● **Records shown**:
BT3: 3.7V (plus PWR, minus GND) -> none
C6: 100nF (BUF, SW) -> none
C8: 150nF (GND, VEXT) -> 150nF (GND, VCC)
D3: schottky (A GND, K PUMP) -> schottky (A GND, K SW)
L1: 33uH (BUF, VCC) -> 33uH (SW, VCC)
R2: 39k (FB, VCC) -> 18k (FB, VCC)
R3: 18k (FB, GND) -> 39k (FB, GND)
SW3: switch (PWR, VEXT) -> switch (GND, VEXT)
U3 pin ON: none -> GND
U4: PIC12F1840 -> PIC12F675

* * *

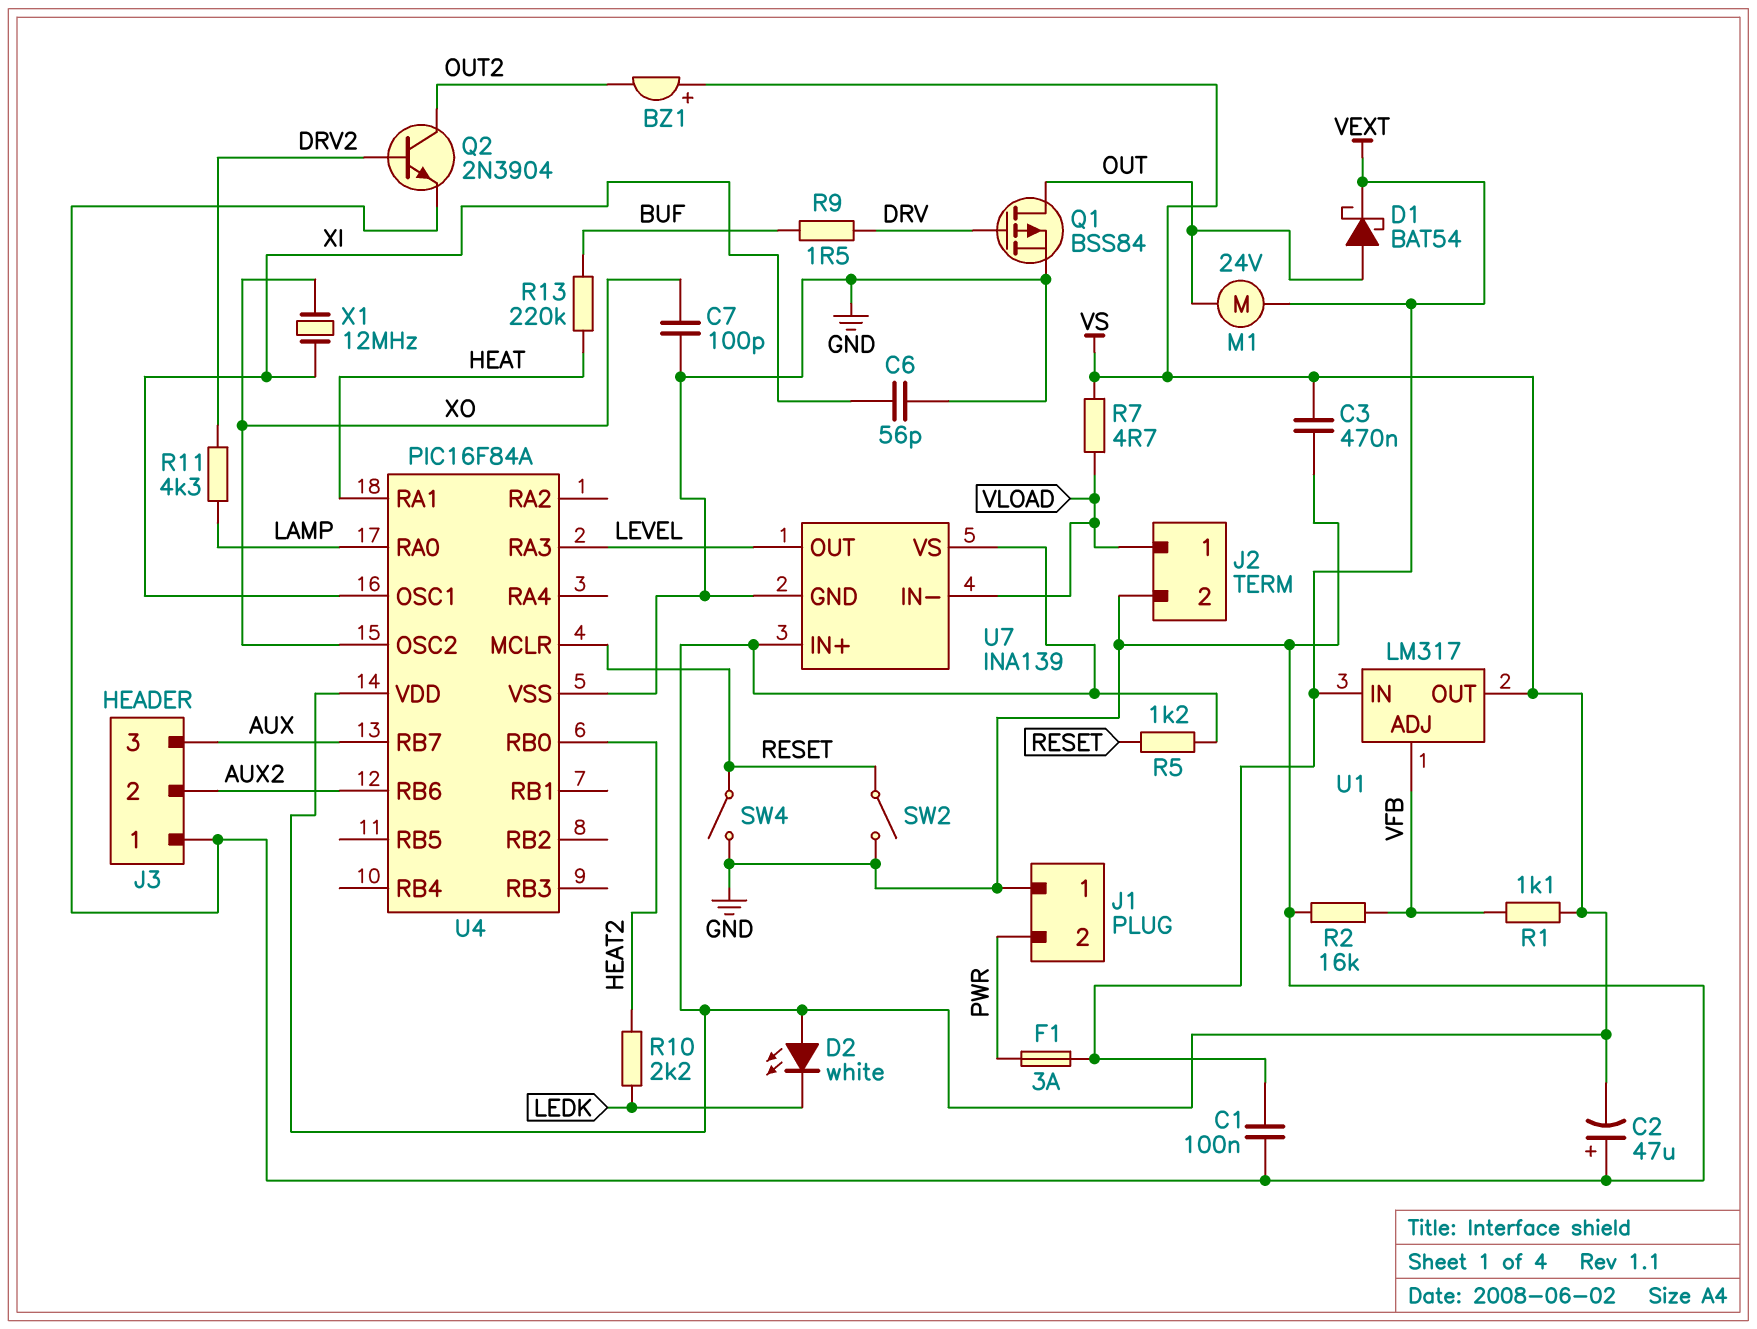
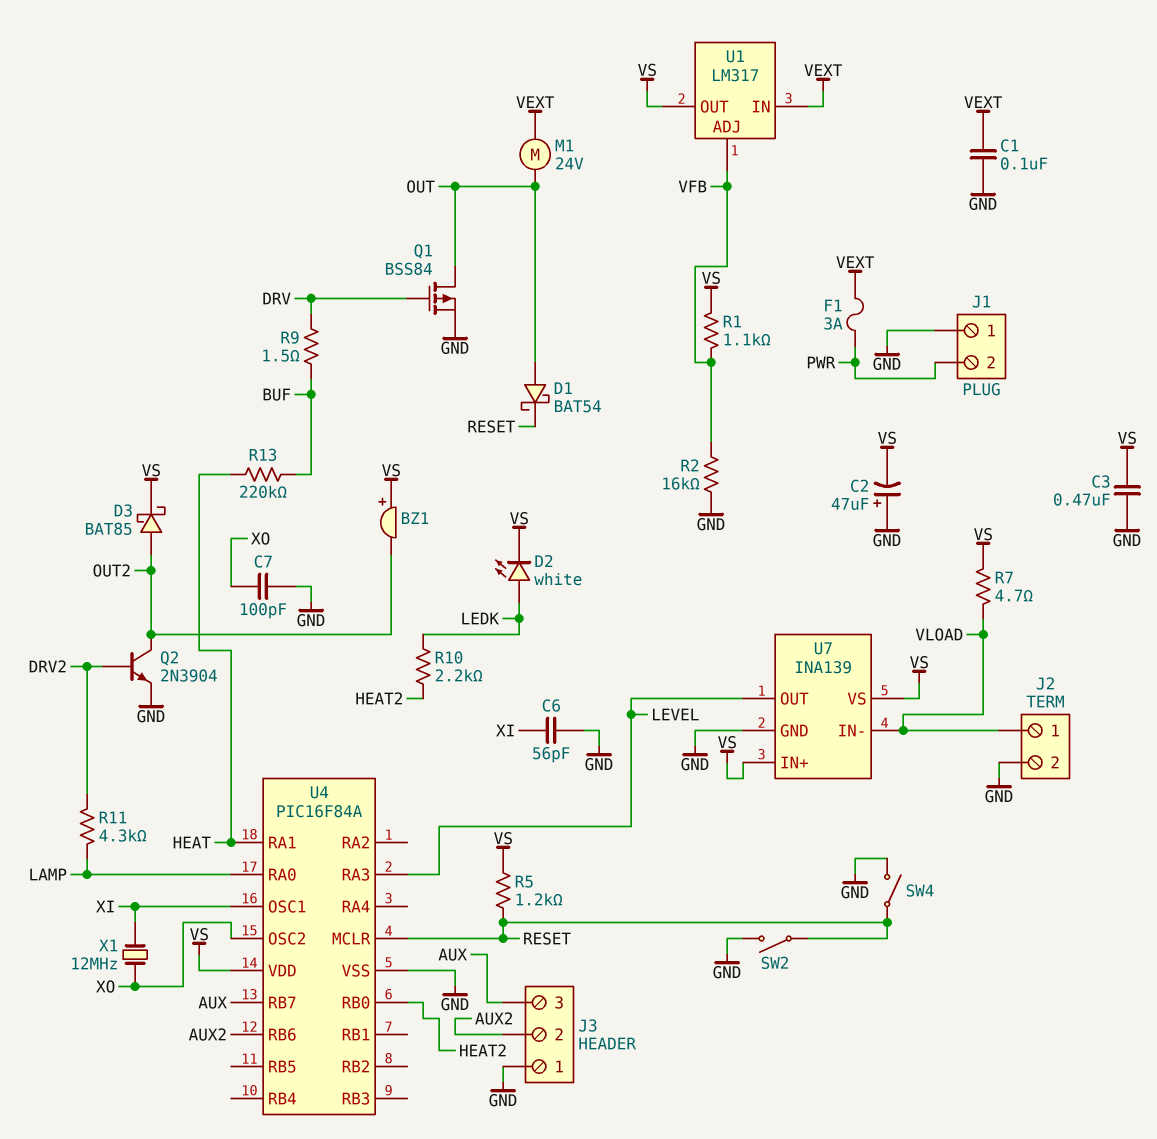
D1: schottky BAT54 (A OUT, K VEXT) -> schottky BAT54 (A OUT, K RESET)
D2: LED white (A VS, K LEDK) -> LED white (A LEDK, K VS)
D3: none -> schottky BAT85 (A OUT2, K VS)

● **Problem statement**: Among the entries above, find the line with "BT3: 3.7V (plus PWR, minus GND) -> none" and the line with "U4: PIC12F1840 -> PIC12F675"; give again exactly these two lines and all lines between them.

● **Result of this task**:
BT3: 3.7V (plus PWR, minus GND) -> none
C6: 100nF (BUF, SW) -> none
C8: 150nF (GND, VEXT) -> 150nF (GND, VCC)
D3: schottky (A GND, K PUMP) -> schottky (A GND, K SW)
L1: 33uH (BUF, VCC) -> 33uH (SW, VCC)
R2: 39k (FB, VCC) -> 18k (FB, VCC)
R3: 18k (FB, GND) -> 39k (FB, GND)
SW3: switch (PWR, VEXT) -> switch (GND, VEXT)
U3 pin ON: none -> GND
U4: PIC12F1840 -> PIC12F675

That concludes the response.